─── Dataset records ───

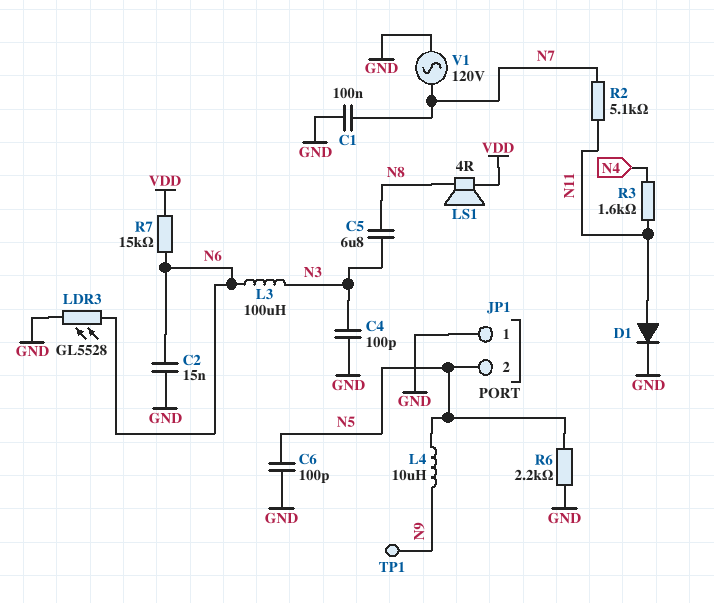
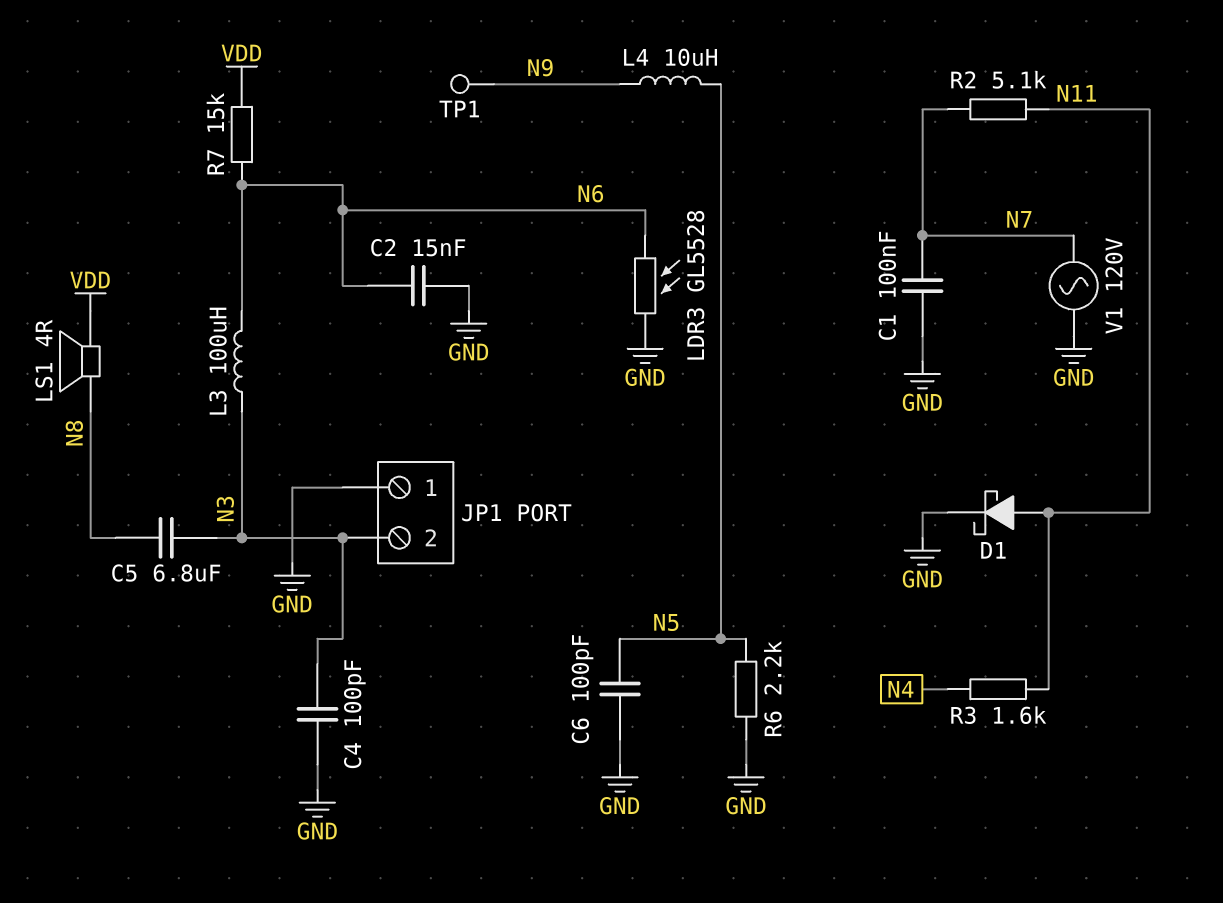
D1: diode (A N11, K GND) -> schottky (A N11, K GND)
JP1 pin 2: N5 -> N3

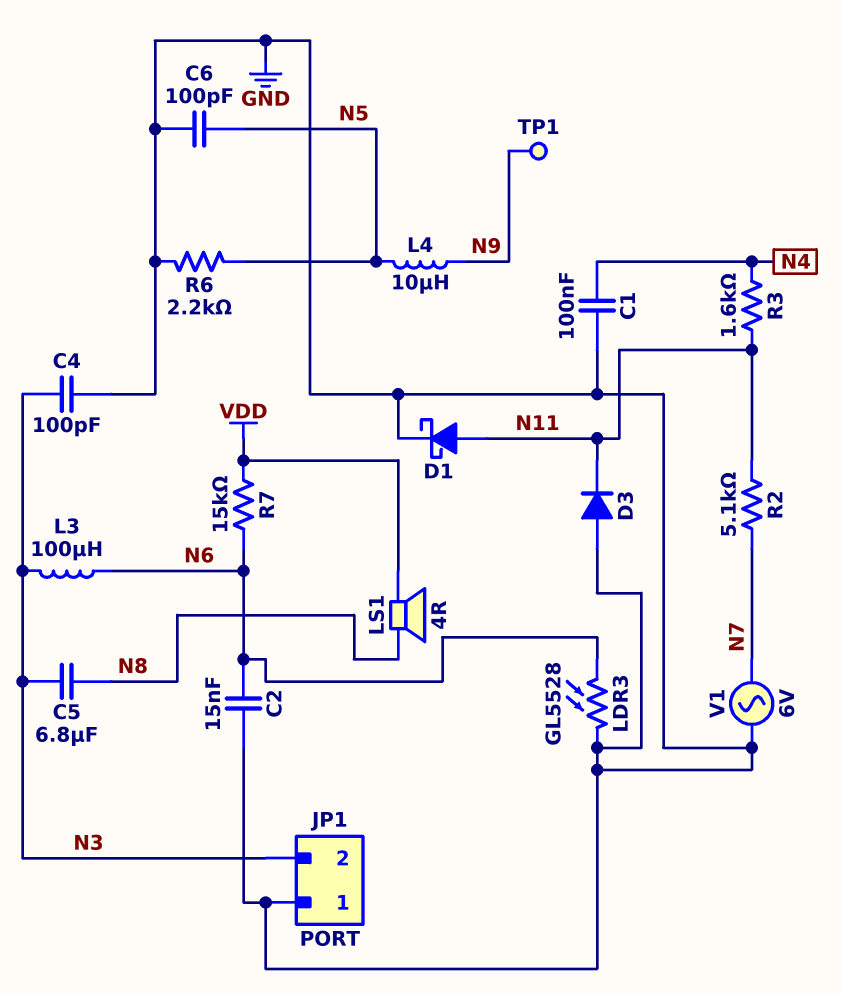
C1: 100nF (GND, N7) -> 100nF (GND, N4)
D3: none -> diode (A GND, K N11)
V1: AC 120V (GND, N7) -> AC 6V (GND, N7)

───

• **Task item**
Go through the material above and copy each line that has the word "diode".

• **Response to the task**
D1: diode (A N11, K GND) -> schottky (A N11, K GND)
D3: none -> diode (A GND, K N11)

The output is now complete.